Your answer must contain only the lines from the one containing "black pot: [637,446,768,583]" through the end of the entries below, reproduced character for character.

*** Begin section ***

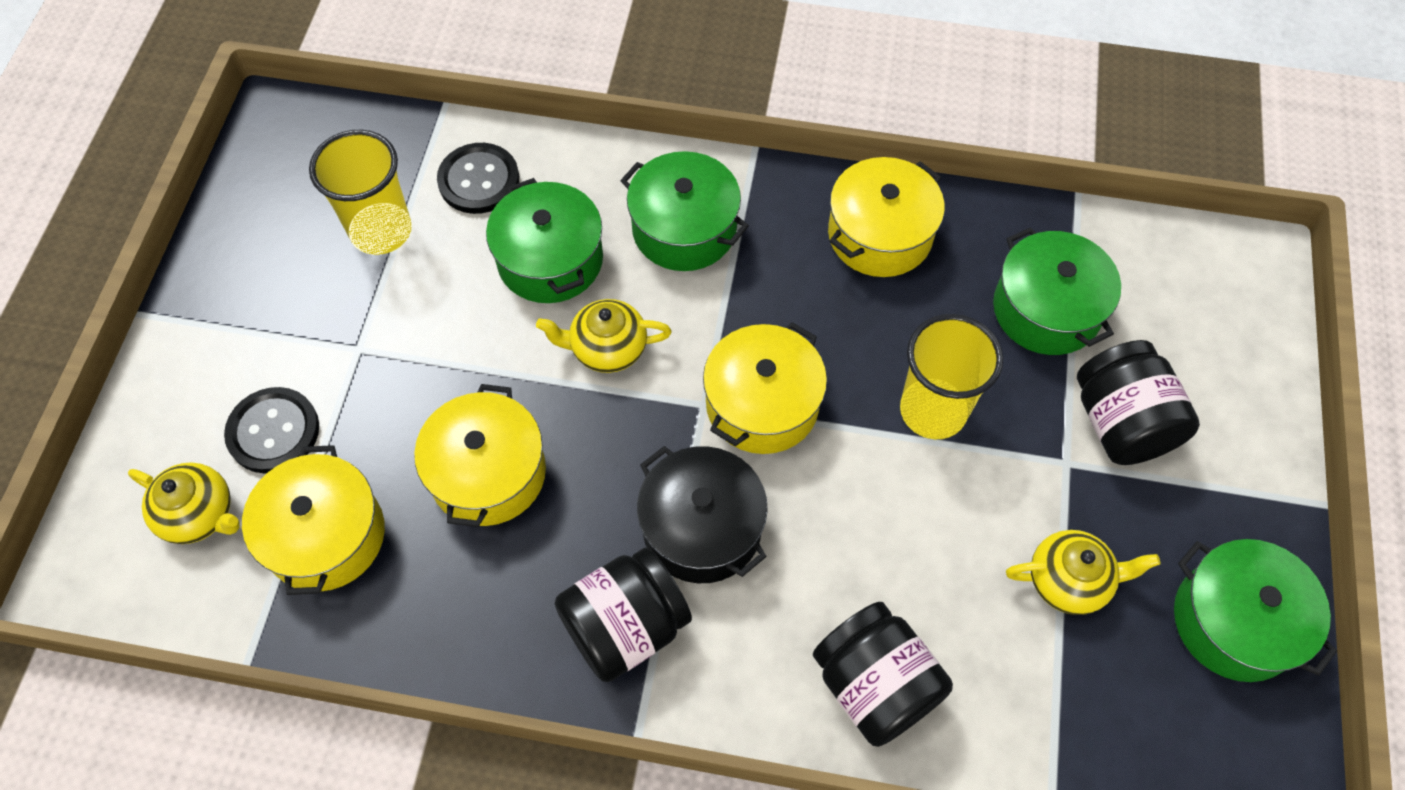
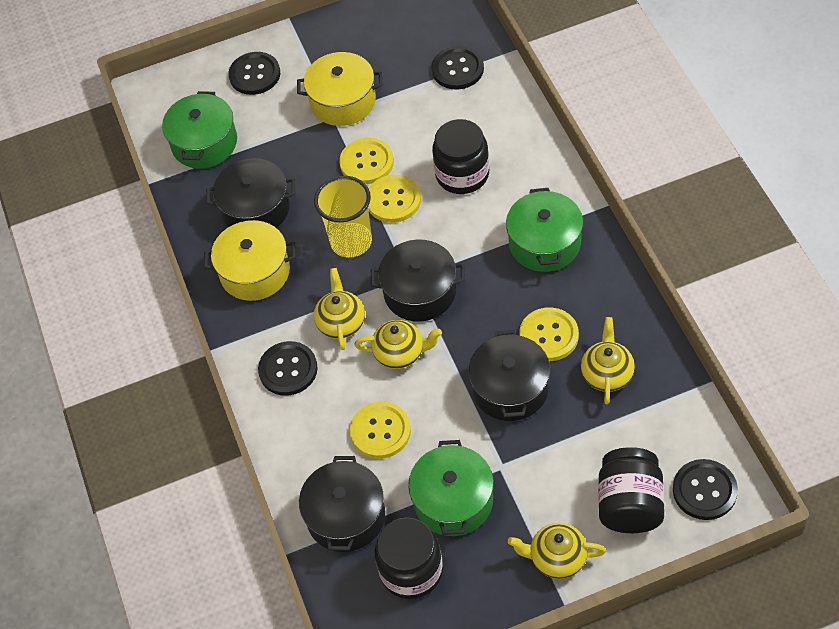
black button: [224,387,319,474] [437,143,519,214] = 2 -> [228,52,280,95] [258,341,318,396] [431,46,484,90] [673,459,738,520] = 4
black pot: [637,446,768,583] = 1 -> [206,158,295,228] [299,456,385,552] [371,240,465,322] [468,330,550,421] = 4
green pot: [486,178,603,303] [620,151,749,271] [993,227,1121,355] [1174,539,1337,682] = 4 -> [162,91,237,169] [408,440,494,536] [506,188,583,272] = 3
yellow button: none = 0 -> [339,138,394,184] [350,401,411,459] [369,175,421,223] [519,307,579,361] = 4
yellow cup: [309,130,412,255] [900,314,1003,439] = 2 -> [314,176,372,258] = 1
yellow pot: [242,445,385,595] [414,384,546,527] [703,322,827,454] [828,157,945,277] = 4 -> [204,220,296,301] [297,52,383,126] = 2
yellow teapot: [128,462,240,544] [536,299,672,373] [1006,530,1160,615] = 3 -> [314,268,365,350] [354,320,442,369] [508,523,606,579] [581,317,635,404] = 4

*** End section ***

▸ ANSWER TO THE EXERCISE
black pot: [637,446,768,583] = 1 -> [206,158,295,228] [299,456,385,552] [371,240,465,322] [468,330,550,421] = 4
green pot: [486,178,603,303] [620,151,749,271] [993,227,1121,355] [1174,539,1337,682] = 4 -> [162,91,237,169] [408,440,494,536] [506,188,583,272] = 3
yellow button: none = 0 -> [339,138,394,184] [350,401,411,459] [369,175,421,223] [519,307,579,361] = 4
yellow cup: [309,130,412,255] [900,314,1003,439] = 2 -> [314,176,372,258] = 1
yellow pot: [242,445,385,595] [414,384,546,527] [703,322,827,454] [828,157,945,277] = 4 -> [204,220,296,301] [297,52,383,126] = 2
yellow teapot: [128,462,240,544] [536,299,672,373] [1006,530,1160,615] = 3 -> [314,268,365,350] [354,320,442,369] [508,523,606,579] [581,317,635,404] = 4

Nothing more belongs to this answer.